* [WHAT THE TASK REQUIRES]
Every line of the records below that holds the word "orange" belongs in the answer.
==== ENTRIES SUPPLIED ====
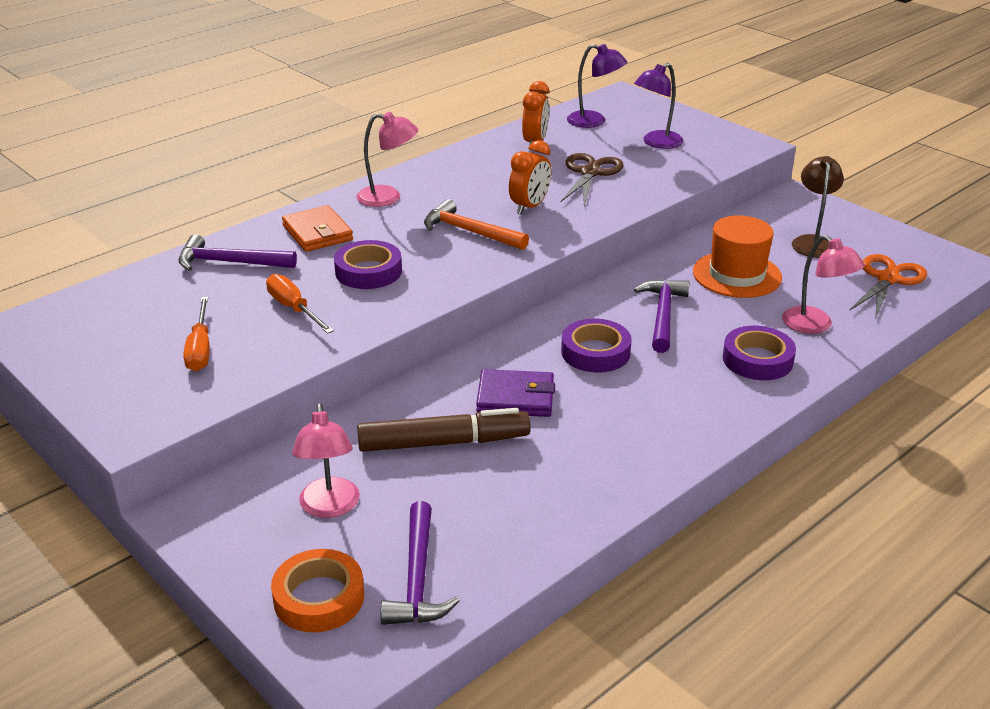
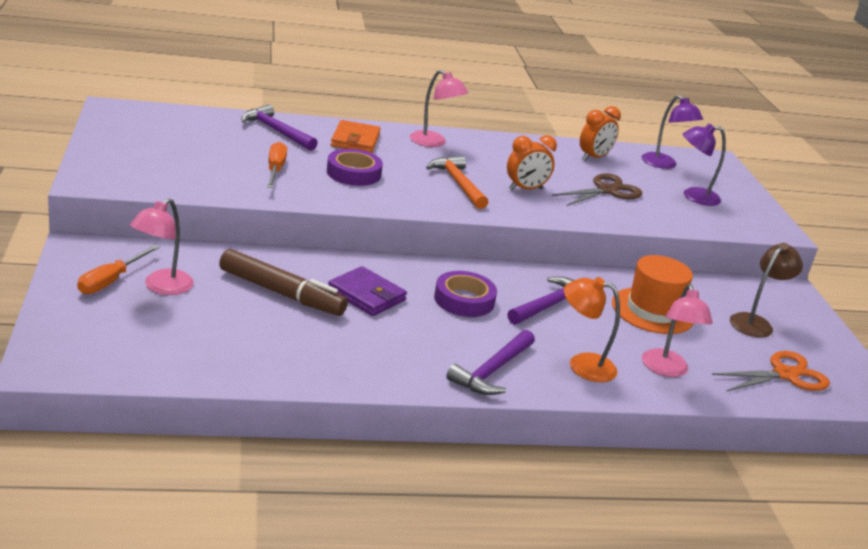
camera: 30 degrees right, 5 degrees down
(200, 349) = (188, 163): orange screwdriver -> orange screwdriver (111, 281)
(319, 597) = (87, 324): orange tape -> none
(417, 578) = (154, 348): purple hammer -> purple hammer (492, 371)
(757, 360) = (582, 365): purple tape -> orange lamp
====
* [ANSWER FOR THIS EXERCISE]
(200, 349) = (188, 163): orange screwdriver -> orange screwdriver (111, 281)
(319, 597) = (87, 324): orange tape -> none
(757, 360) = (582, 365): purple tape -> orange lamp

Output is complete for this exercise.